> [Input for this task]
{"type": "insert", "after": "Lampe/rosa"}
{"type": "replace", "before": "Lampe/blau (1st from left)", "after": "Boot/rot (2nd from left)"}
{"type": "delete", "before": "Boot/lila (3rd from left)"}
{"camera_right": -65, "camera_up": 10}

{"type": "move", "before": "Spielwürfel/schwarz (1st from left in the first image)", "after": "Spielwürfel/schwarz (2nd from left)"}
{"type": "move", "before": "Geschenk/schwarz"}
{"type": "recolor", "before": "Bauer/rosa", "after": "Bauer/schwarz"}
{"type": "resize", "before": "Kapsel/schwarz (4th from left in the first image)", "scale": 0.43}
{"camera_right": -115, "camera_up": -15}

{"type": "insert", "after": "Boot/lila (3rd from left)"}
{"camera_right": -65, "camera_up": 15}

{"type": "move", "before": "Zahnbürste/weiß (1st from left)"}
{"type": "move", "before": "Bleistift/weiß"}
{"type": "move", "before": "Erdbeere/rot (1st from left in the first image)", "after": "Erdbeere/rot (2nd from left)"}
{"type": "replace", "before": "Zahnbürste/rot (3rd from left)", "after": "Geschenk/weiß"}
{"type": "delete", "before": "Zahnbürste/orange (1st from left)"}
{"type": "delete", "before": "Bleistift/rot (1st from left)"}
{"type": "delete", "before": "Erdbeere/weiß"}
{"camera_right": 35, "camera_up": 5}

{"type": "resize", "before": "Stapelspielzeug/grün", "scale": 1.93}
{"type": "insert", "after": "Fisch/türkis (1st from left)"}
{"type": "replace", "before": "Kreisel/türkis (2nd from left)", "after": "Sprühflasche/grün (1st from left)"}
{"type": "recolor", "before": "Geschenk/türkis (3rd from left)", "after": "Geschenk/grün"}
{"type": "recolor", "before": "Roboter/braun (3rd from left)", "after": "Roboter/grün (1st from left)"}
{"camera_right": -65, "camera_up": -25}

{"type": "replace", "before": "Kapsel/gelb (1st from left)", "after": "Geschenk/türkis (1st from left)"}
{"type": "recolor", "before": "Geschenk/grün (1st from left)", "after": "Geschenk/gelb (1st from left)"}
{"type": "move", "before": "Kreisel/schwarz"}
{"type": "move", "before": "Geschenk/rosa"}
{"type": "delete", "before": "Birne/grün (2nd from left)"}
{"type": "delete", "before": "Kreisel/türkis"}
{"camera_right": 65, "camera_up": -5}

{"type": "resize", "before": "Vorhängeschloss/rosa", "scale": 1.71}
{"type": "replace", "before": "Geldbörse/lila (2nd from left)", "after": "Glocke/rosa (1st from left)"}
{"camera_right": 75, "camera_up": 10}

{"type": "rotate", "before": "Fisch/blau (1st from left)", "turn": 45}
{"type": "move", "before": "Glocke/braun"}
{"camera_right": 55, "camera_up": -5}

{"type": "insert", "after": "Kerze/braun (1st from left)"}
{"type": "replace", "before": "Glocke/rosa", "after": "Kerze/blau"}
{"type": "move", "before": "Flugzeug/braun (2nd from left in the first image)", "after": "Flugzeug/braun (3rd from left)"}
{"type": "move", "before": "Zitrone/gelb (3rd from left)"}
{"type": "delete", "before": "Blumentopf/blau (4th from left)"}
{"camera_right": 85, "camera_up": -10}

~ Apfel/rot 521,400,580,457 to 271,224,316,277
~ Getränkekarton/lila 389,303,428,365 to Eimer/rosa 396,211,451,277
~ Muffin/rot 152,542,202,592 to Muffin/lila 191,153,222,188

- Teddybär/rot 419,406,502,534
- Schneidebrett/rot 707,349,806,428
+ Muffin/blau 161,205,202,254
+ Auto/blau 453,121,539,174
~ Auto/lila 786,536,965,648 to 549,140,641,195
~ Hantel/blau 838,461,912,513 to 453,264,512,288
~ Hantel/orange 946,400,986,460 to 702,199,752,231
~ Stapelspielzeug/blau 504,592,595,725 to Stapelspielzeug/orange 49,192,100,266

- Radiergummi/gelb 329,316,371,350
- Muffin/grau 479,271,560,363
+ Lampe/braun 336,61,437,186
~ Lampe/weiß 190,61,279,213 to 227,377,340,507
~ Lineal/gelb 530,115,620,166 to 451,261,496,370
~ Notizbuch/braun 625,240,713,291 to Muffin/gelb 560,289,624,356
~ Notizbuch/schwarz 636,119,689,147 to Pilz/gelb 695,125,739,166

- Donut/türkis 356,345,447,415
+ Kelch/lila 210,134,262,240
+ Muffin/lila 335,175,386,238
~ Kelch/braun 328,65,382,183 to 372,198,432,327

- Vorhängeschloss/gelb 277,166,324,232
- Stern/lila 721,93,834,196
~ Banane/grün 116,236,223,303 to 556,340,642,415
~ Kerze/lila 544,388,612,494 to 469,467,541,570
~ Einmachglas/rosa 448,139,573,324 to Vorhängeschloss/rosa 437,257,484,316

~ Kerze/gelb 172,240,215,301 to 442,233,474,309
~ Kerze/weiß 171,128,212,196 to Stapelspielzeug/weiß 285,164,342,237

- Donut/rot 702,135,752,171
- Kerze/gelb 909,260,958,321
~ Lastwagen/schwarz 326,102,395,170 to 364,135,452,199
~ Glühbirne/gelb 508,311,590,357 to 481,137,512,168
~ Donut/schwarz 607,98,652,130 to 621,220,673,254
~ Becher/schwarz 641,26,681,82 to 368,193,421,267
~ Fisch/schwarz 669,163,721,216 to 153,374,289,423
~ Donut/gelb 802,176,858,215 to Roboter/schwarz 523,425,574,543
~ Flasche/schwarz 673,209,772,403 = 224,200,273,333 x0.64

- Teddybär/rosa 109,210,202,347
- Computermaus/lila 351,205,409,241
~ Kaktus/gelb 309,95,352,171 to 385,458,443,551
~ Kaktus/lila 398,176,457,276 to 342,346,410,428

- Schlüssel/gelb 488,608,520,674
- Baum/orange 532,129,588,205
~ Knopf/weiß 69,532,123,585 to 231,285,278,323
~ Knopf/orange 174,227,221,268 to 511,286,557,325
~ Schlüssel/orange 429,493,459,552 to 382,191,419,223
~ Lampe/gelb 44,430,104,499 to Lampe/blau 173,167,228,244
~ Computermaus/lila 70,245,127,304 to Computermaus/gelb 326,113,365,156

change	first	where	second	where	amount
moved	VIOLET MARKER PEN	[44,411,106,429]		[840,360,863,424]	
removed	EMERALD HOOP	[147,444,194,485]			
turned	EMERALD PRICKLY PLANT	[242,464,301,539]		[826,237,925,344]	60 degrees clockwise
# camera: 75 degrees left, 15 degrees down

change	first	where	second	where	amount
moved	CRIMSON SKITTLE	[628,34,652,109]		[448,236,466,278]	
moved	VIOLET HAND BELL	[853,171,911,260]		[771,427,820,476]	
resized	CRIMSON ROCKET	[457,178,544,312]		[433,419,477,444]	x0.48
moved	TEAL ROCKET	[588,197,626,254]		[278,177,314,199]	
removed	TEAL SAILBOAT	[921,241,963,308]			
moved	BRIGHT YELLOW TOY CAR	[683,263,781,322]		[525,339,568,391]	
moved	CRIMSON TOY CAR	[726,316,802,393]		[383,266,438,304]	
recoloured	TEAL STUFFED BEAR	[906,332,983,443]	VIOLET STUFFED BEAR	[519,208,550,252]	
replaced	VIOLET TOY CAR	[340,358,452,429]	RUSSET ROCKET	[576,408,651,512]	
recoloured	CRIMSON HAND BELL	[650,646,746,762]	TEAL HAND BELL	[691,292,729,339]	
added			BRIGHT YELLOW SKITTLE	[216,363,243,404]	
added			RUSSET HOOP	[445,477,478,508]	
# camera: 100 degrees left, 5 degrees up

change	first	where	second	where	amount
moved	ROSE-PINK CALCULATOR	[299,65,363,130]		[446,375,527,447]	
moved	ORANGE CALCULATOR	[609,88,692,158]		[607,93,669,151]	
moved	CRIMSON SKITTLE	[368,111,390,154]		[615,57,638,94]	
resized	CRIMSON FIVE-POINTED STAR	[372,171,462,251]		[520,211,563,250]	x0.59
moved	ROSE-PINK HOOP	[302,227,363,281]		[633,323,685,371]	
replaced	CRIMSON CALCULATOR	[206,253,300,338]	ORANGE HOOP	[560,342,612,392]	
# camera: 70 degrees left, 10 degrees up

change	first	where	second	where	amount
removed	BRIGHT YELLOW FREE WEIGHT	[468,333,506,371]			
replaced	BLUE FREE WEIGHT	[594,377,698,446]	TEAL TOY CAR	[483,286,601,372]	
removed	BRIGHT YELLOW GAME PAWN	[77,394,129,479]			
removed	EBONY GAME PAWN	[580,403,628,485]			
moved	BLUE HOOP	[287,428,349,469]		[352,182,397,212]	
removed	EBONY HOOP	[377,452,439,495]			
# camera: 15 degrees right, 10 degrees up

> [Problem]
Among the entries above, copy exactly only the lines starting with the one containing "326,102,395,170 to 364,135,452,199" and going through the one containing "669,163,721,216 to 153,374,289,423", both ends included.

> [Result for this exercise]
~ Lastwagen/schwarz 326,102,395,170 to 364,135,452,199
~ Glühbirne/gelb 508,311,590,357 to 481,137,512,168
~ Donut/schwarz 607,98,652,130 to 621,220,673,254
~ Becher/schwarz 641,26,681,82 to 368,193,421,267
~ Fisch/schwarz 669,163,721,216 to 153,374,289,423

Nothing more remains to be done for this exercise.